Provided material:
################
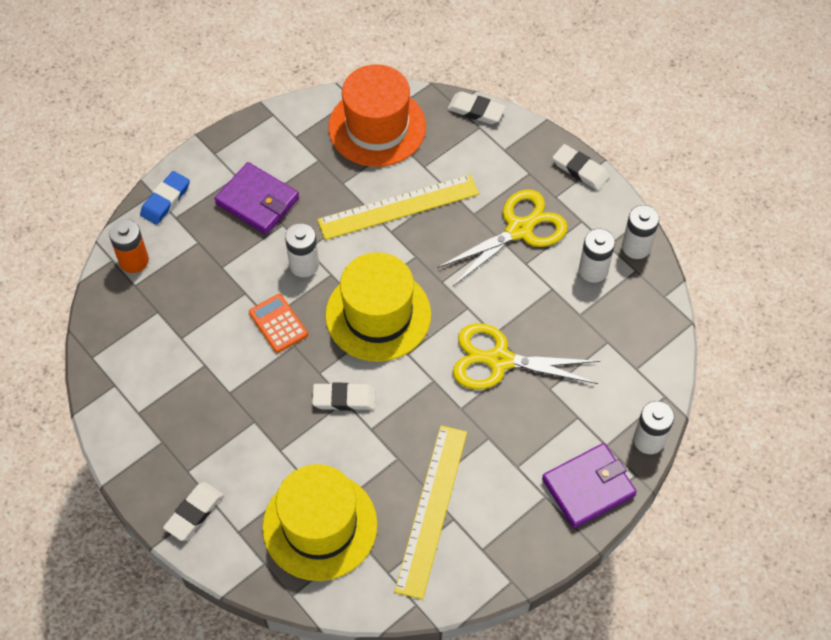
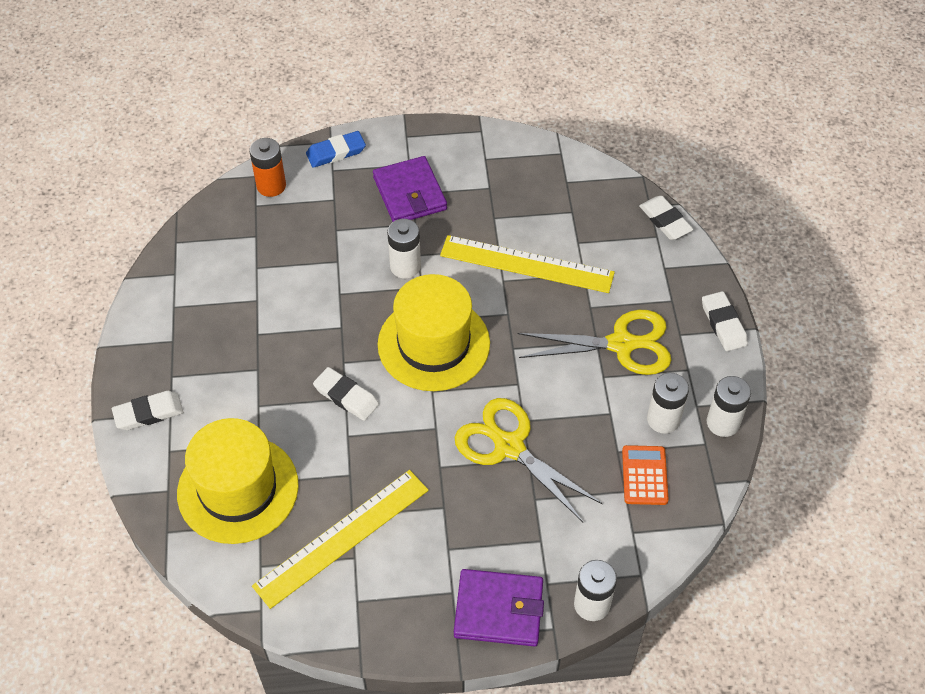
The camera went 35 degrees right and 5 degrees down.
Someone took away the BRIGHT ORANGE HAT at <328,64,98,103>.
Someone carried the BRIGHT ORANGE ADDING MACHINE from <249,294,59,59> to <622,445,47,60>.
################
What is being asked:
Filter the listing above, keeping only the lines with "ORANGE".

Answer to the exercise:
Someone took away the BRIGHT ORANGE HAT at <328,64,98,103>.
Someone carried the BRIGHT ORANGE ADDING MACHINE from <249,294,59,59> to <622,445,47,60>.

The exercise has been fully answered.